**Input for this task**
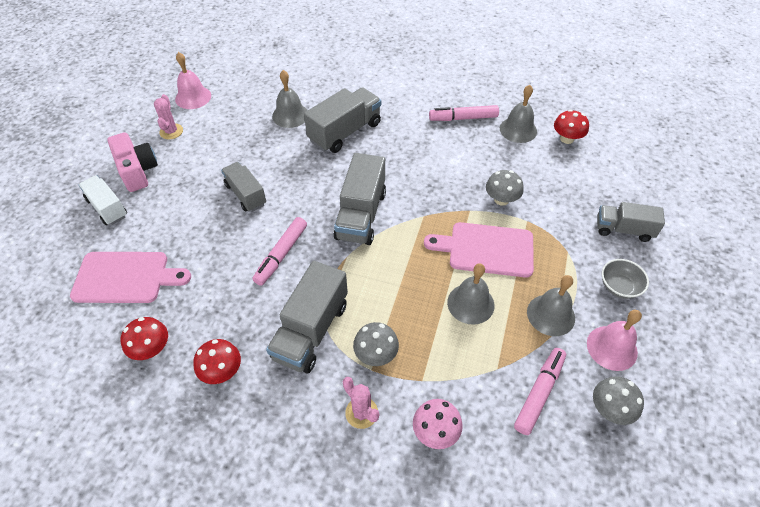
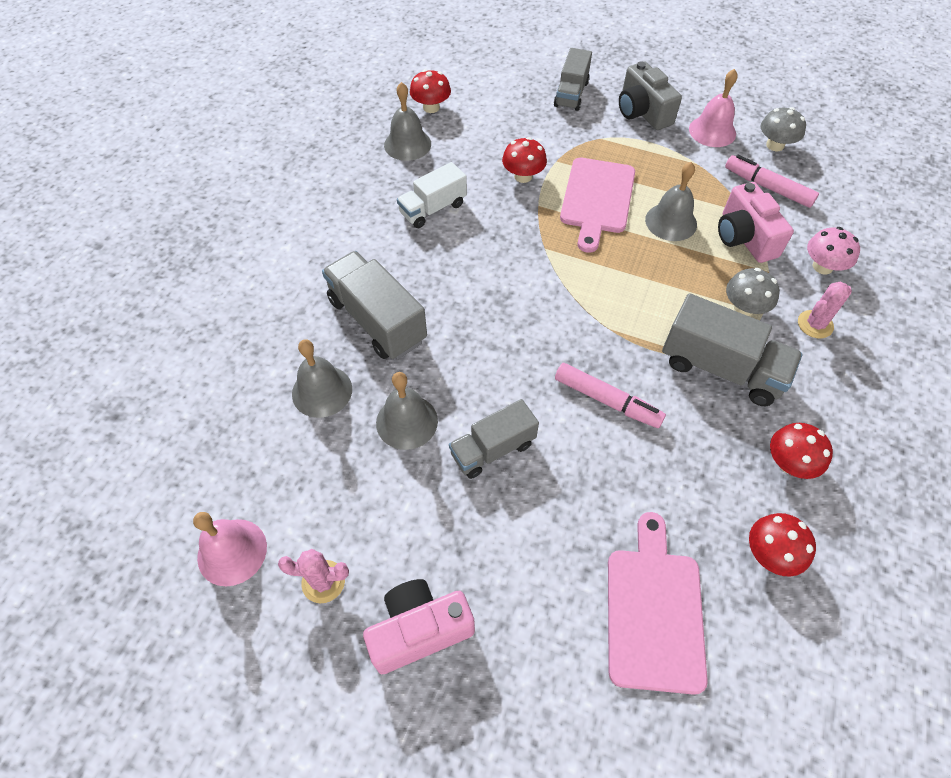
camera: 85 degrees left, 5 degrees up
(107, 208) = (506, 670): white truck -> white truck (433, 209)
(361, 215) = (540, 310): grey truck -> none
(462, 363) = (744, 237): none -> pink camera
(463, 118) = (375, 191): pink marker -> none
(501, 199) = (523, 176): grey mushroom -> red mushroom
(551, 315) = (679, 164): grey bell -> grey bell (407, 421)
(619, 286) = (642, 112): grey bowl -> grey camera

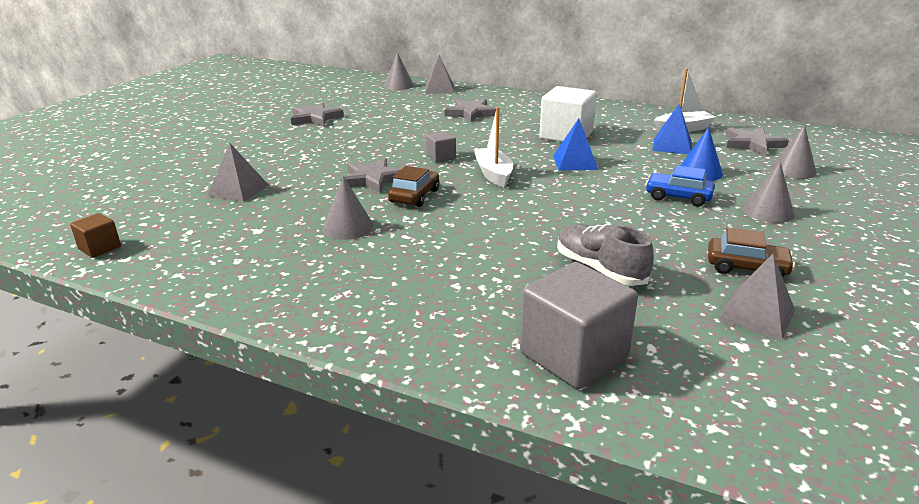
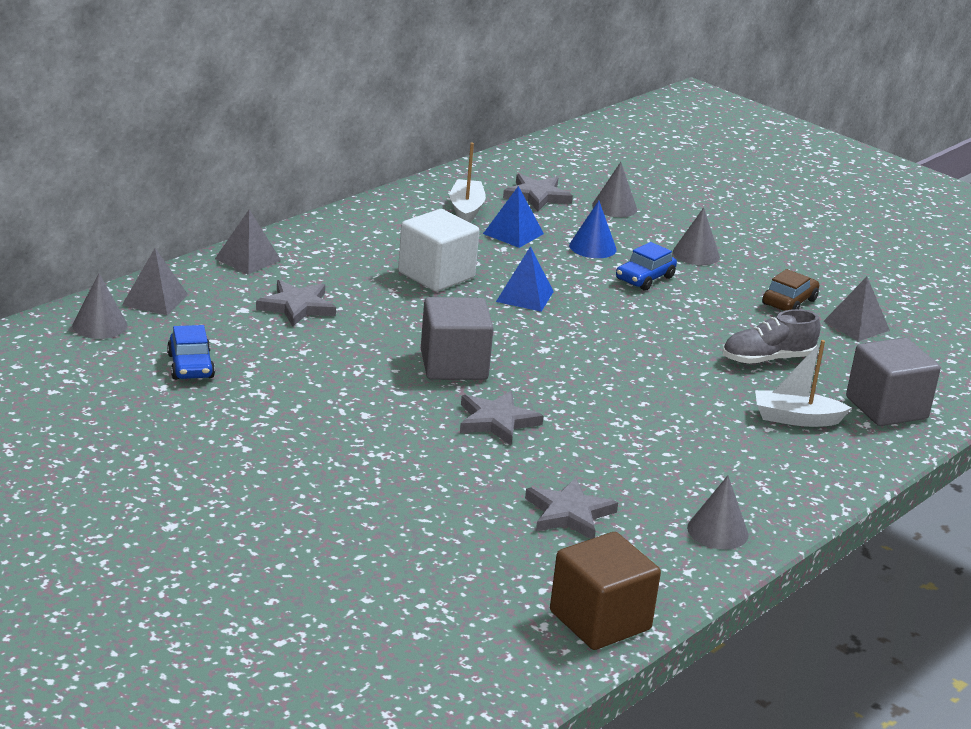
camera: 75 degrees left, 0 degrees up
(100, 248) = (600, 620): brown cube -> brown cube, size x2.03
(238, 190) = (475, 515): grey pyramid -> grey pyramid (248, 259)
(315, 118) = (213, 421): grey star -> grey star (569, 513)
(348, 227) = (624, 459): grey cone -> grey cone (717, 531)
(373, 105) = (190, 366): none -> blue car
(414, 196) = (563, 406): brown car -> none
(441, 157) = (454, 365): grey cube -> grey cube, size x2.03
(493, 174) = (528, 348): white boat -> white boat (796, 418)

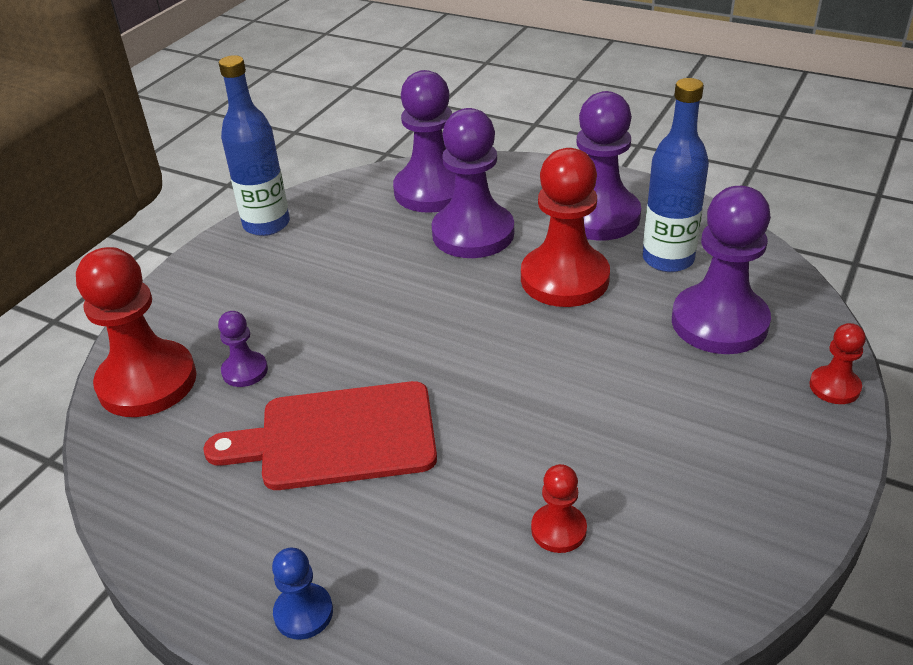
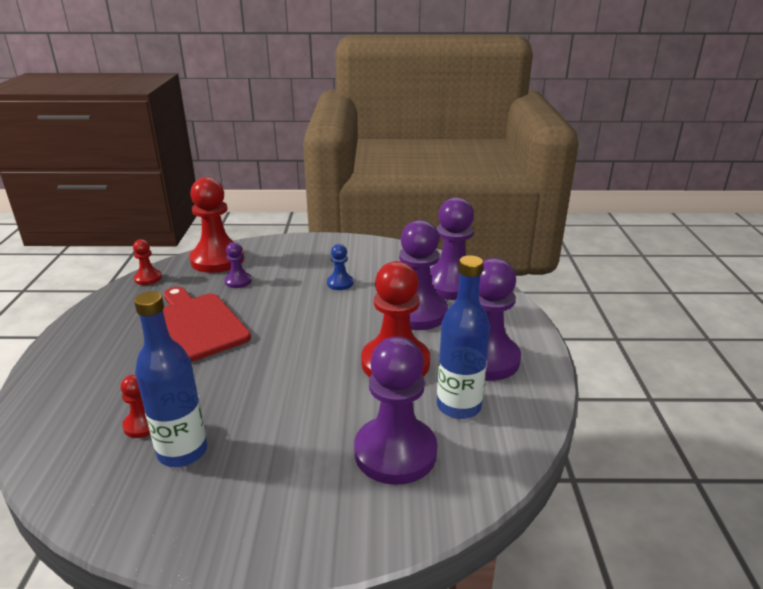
camera: 60 degrees right, 10 degrees down
(266, 224) = (368, 246): blue bottle -> blue bottle (182, 451)
(303, 613) = (67, 354): blue pawn -> blue pawn (340, 283)
(834, 387) = (350, 542): red pawn -> red pawn (148, 278)

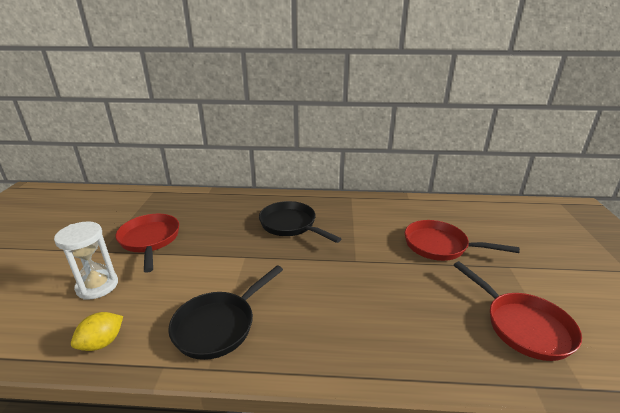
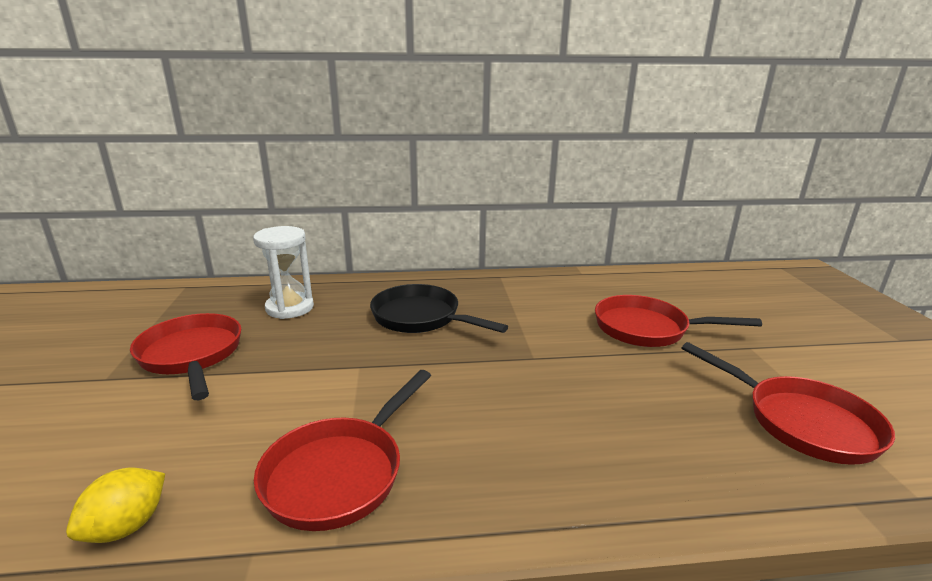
camera: 10 degrees left, 5 degrees down
(97, 286) = (104, 433): white hourglass -> white hourglass (290, 308)
(218, 325) = (339, 473): black pan -> red pan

**What to do**
Copy verbatim the span that begins at the line containing "(303, 613) = (67, 354): blue" and ends at the last line of the material, inclusive of both; exclude pictures.

**Output of the exercise**
(303, 613) = (67, 354): blue pawn -> blue pawn (340, 283)
(834, 387) = (350, 542): red pawn -> red pawn (148, 278)

camera: 10 degrees left, 5 degrees down
(97, 286) = (104, 433): white hourglass -> white hourglass (290, 308)
(218, 325) = (339, 473): black pan -> red pan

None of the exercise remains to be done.